● **TASK DIRECTIONS**
Using the listing, copy each whole line that features "yellow".
★ ★ ★
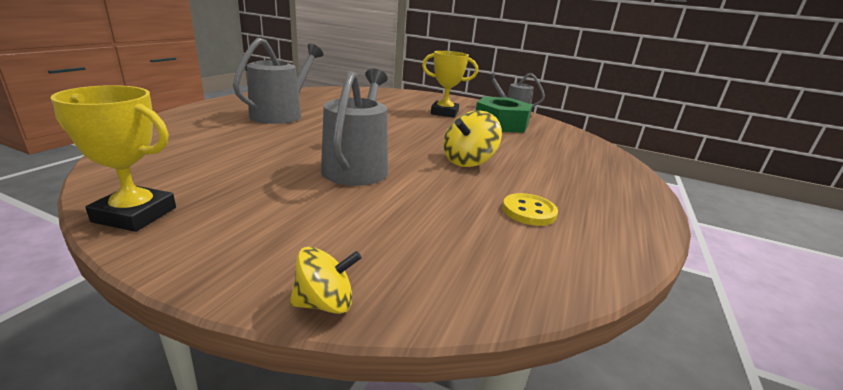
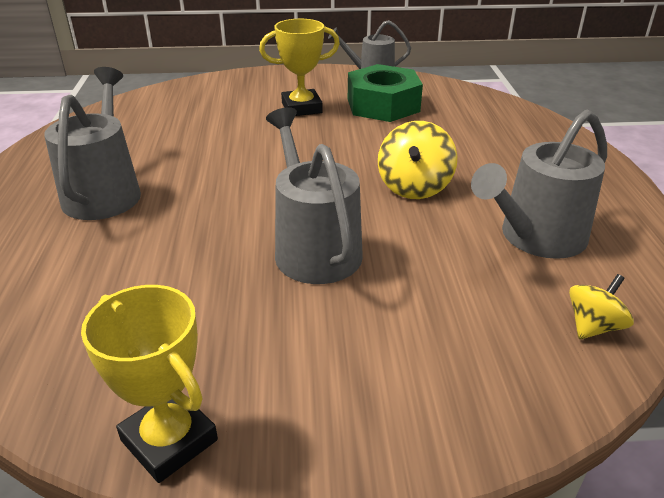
camera: 25 degrees left, 10 degrees up
yellow trophy [50,85,176,232] -> yellow trophy turned 60 degrees clockwise [81,285,218,483]
yellow spinning top [290,247,362,314] -> yellow spinning top moved to [569,274,634,339]
yellow button [502,193,558,226] -> grey watering can [471,109,607,259]

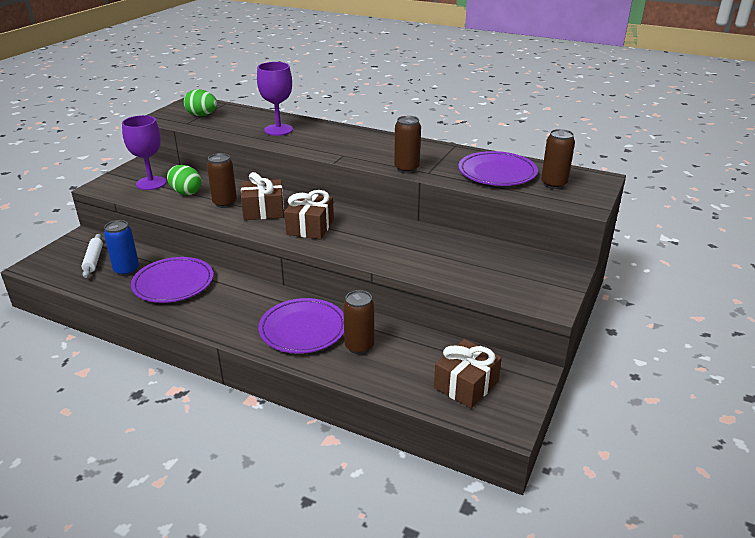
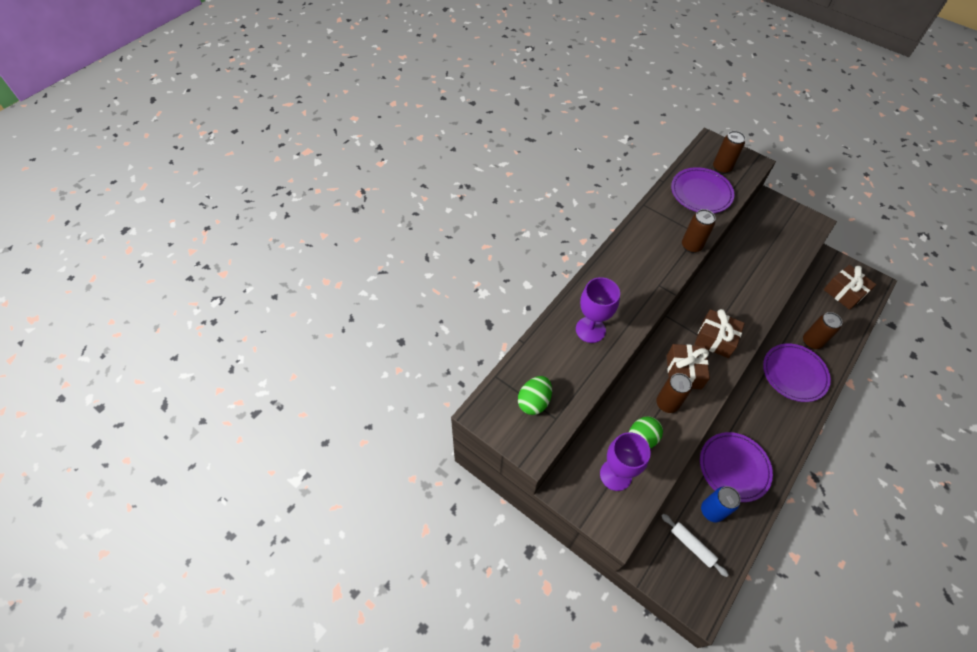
camera: 80 degrees left, 25 degrees up
white rolling pin [81,234,103,278] -> white rolling pin turned 45 degrees clockwise [661,514,729,577]

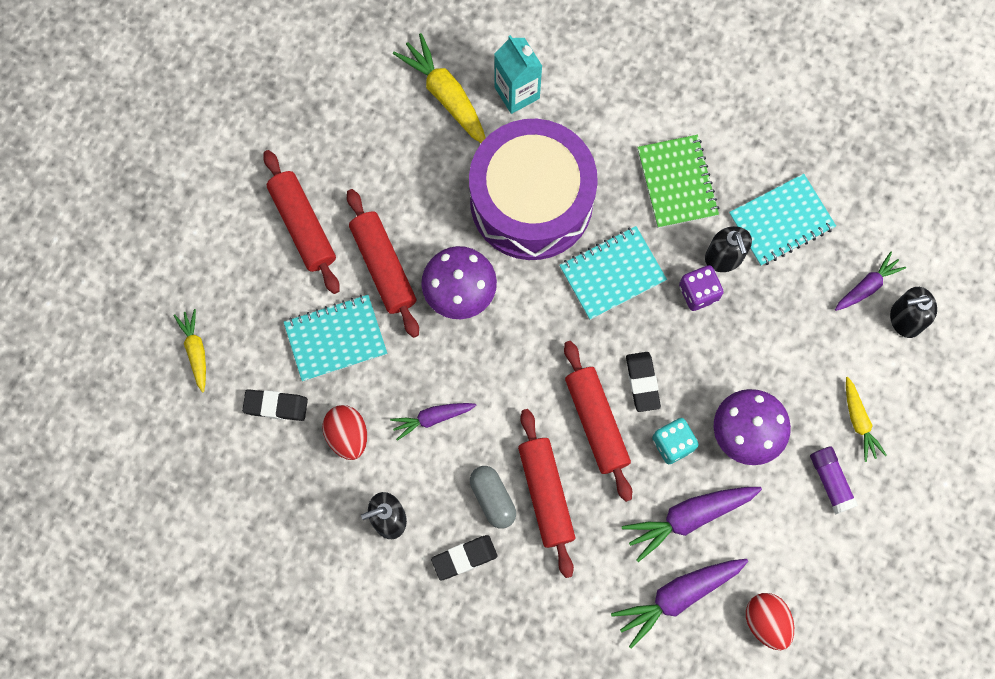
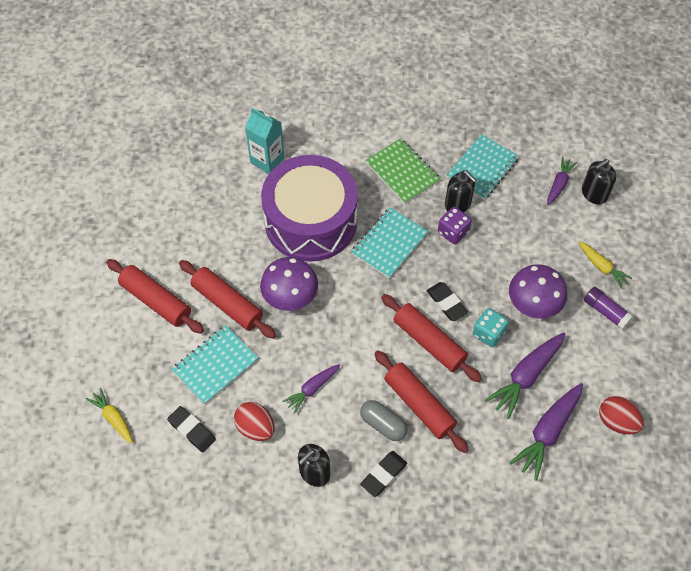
camera: 25 degrees left, 15 degrees down
black eraser [242,389,308,421] -> black eraser turned 60 degrees clockwise [167,406,216,452]
yellow carrot [393,33,486,143] -> none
★ ★ ★
● **SOLUTION**
yellow trophy [50,85,176,232] -> yellow trophy turned 60 degrees clockwise [81,285,218,483]
yellow spinning top [290,247,362,314] -> yellow spinning top moved to [569,274,634,339]
yellow button [502,193,558,226] -> grey watering can [471,109,607,259]
yellow carrot [393,33,486,143] -> none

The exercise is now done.